What needs to be done: Copy each line below exactly as it appears. Pictures are to be omitted.

Data excerpt:
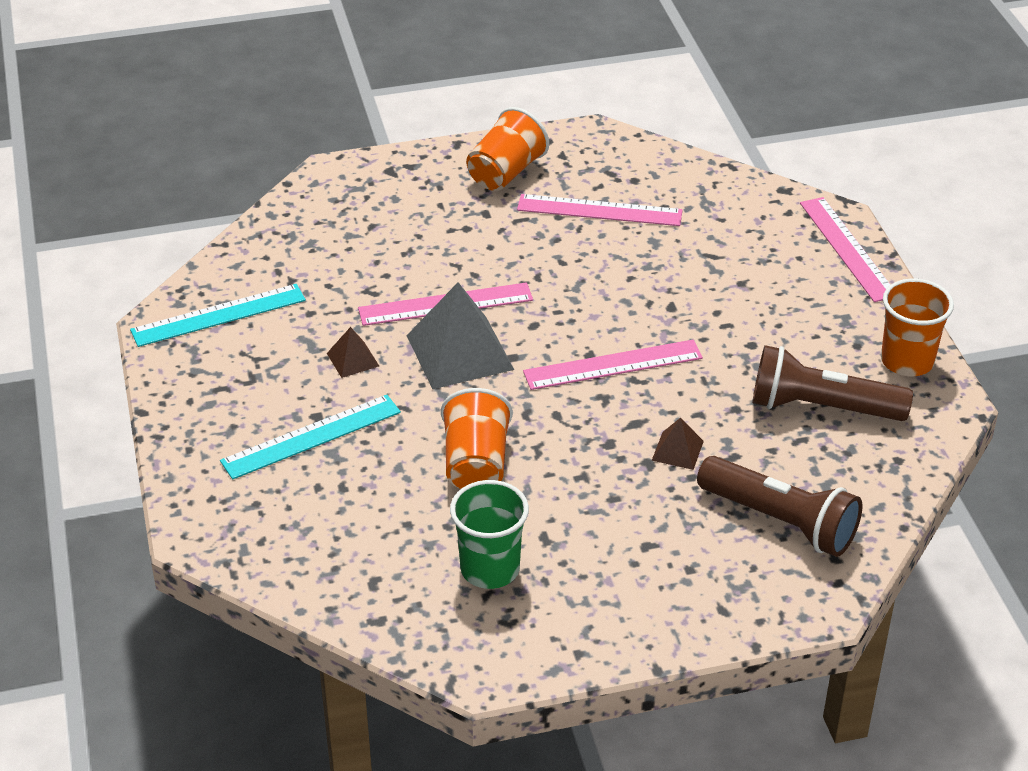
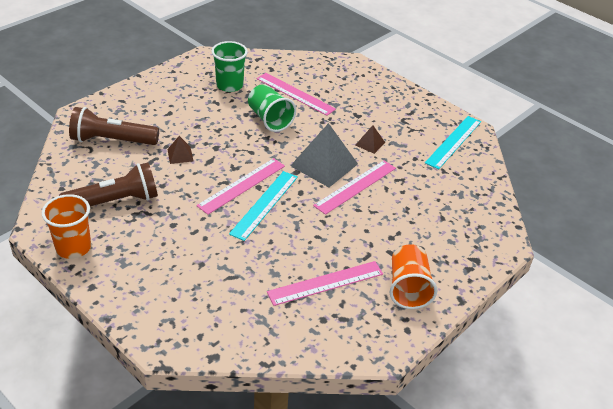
camera: 145 degrees right, 0 degrees up
(311, 437) = (350, 107): turquoise ruler -> turquoise ruler (264, 204)
(476, 464) = (269, 119): orange cup -> green cup
(847, 248) = (143, 320): pink ruler -> pink ruler (295, 94)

Problem solution:
camera: 145 degrees right, 0 degrees up
(311, 437) = (350, 107): turquoise ruler -> turquoise ruler (264, 204)
(476, 464) = (269, 119): orange cup -> green cup
(847, 248) = (143, 320): pink ruler -> pink ruler (295, 94)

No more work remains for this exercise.